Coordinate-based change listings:

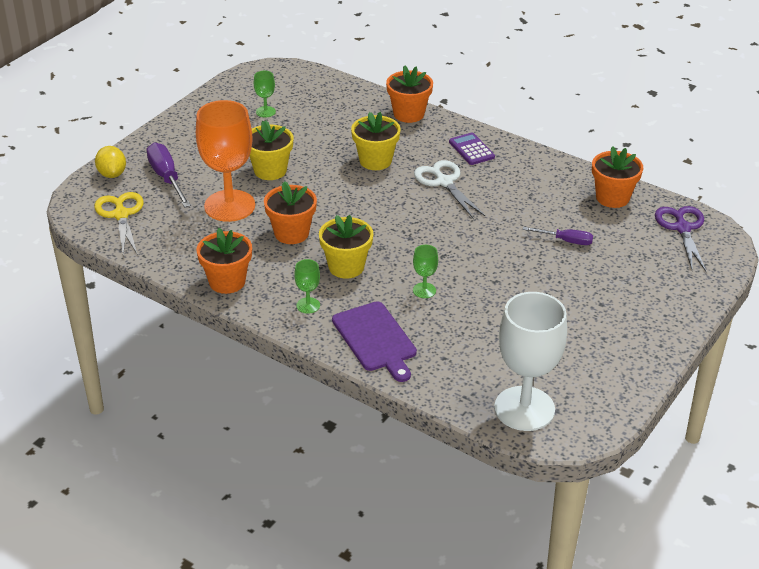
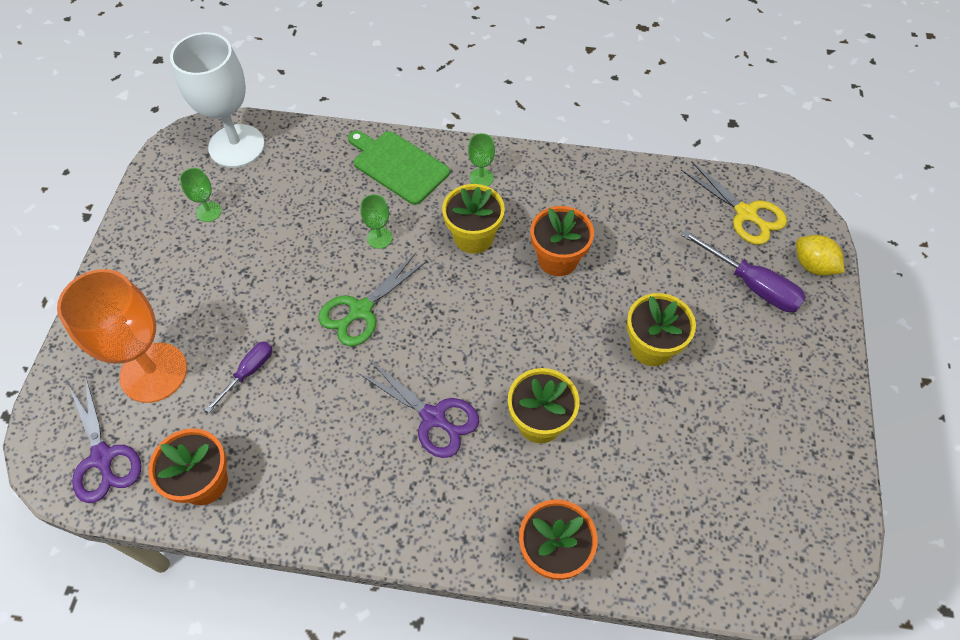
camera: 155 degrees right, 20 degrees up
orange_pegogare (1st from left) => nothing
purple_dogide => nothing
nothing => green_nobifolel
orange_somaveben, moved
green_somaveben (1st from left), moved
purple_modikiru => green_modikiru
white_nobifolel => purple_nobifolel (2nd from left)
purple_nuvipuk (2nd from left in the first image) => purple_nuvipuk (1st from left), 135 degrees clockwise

TASK ITEM:
Look above for the line containing "orange_somaveben, moved", then transcribe it and all lines after it through the last, exactly and with nothing else.

EXPECTED OUTPUT:
orange_somaveben, moved
green_somaveben (1st from left), moved
purple_modikiru => green_modikiru
white_nobifolel => purple_nobifolel (2nd from left)
purple_nuvipuk (2nd from left in the first image) => purple_nuvipuk (1st from left), 135 degrees clockwise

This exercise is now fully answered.